[DATA — start]

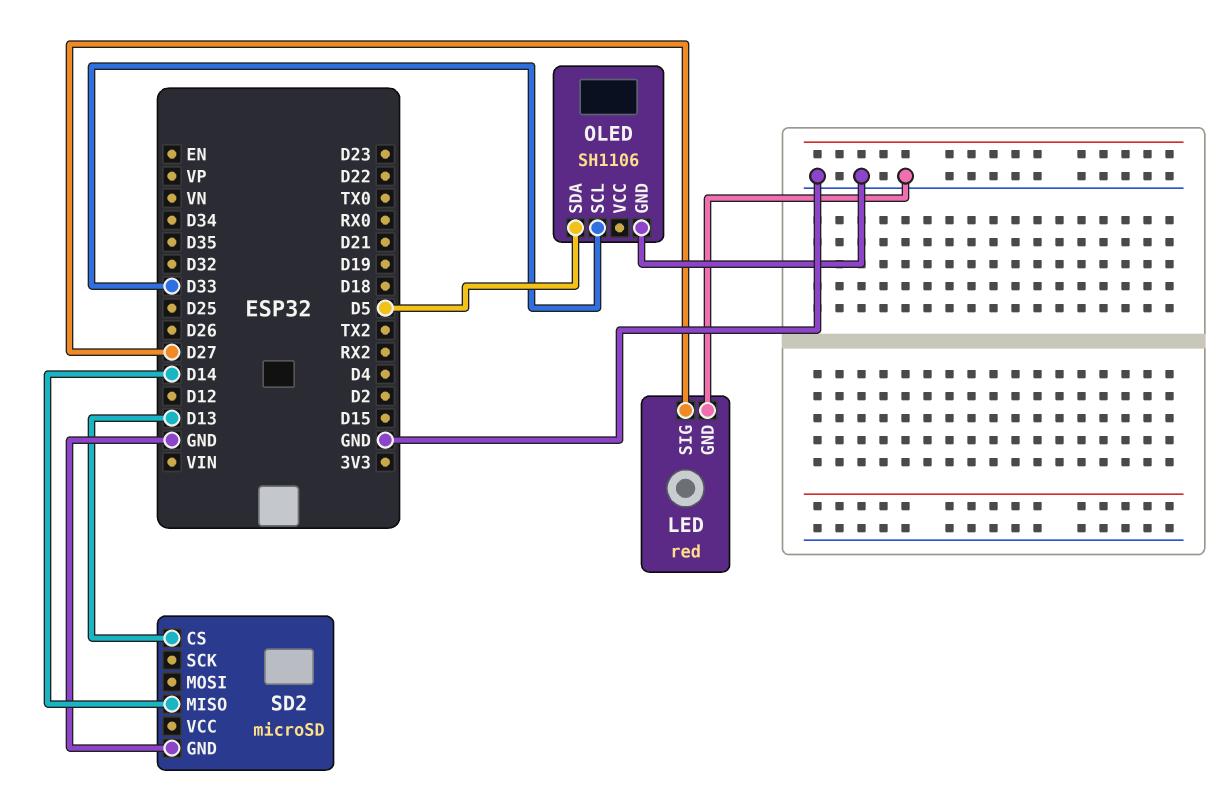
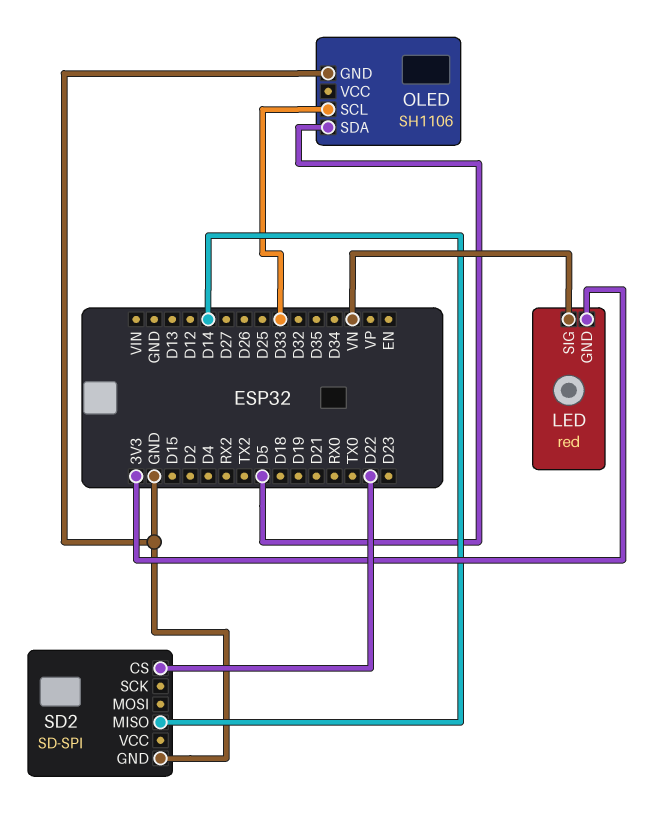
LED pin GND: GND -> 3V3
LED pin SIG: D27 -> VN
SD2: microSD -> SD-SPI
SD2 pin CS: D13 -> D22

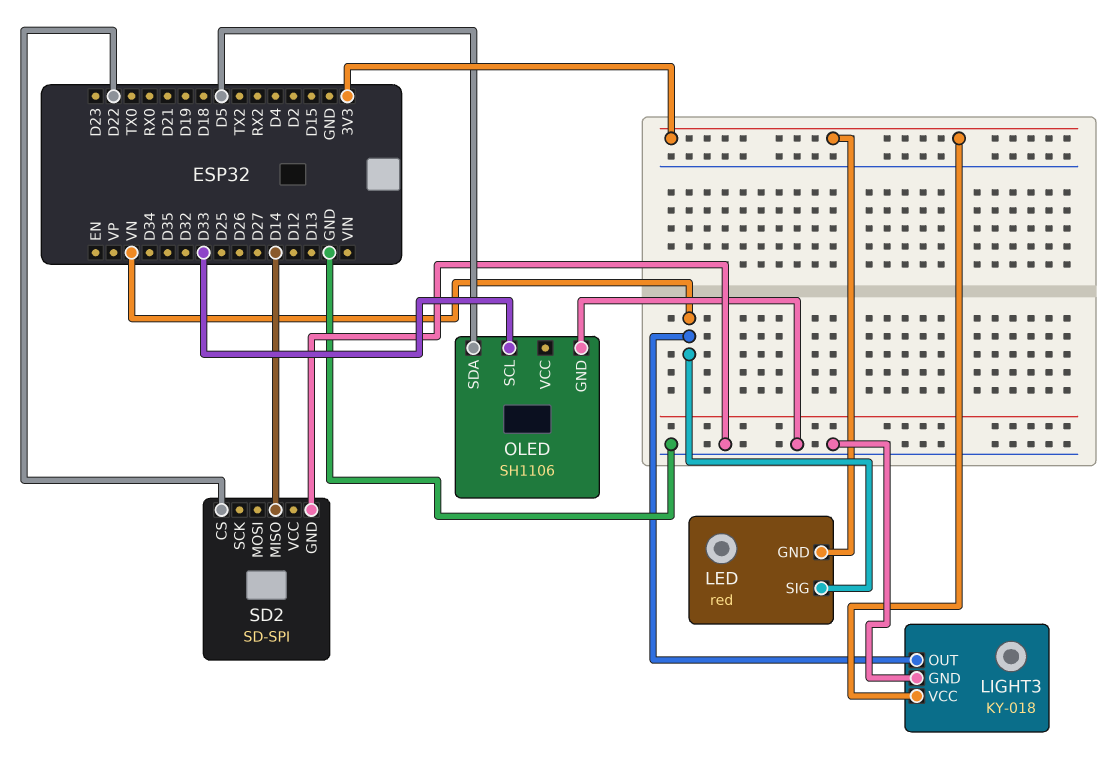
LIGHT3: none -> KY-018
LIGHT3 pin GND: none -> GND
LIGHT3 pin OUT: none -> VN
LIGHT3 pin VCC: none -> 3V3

[DATA — finish]

The line with "LIGHT3: none -> KY-018" and all the lines after it in the records above are to be output exactly, with nothing added.

LIGHT3: none -> KY-018
LIGHT3 pin GND: none -> GND
LIGHT3 pin OUT: none -> VN
LIGHT3 pin VCC: none -> 3V3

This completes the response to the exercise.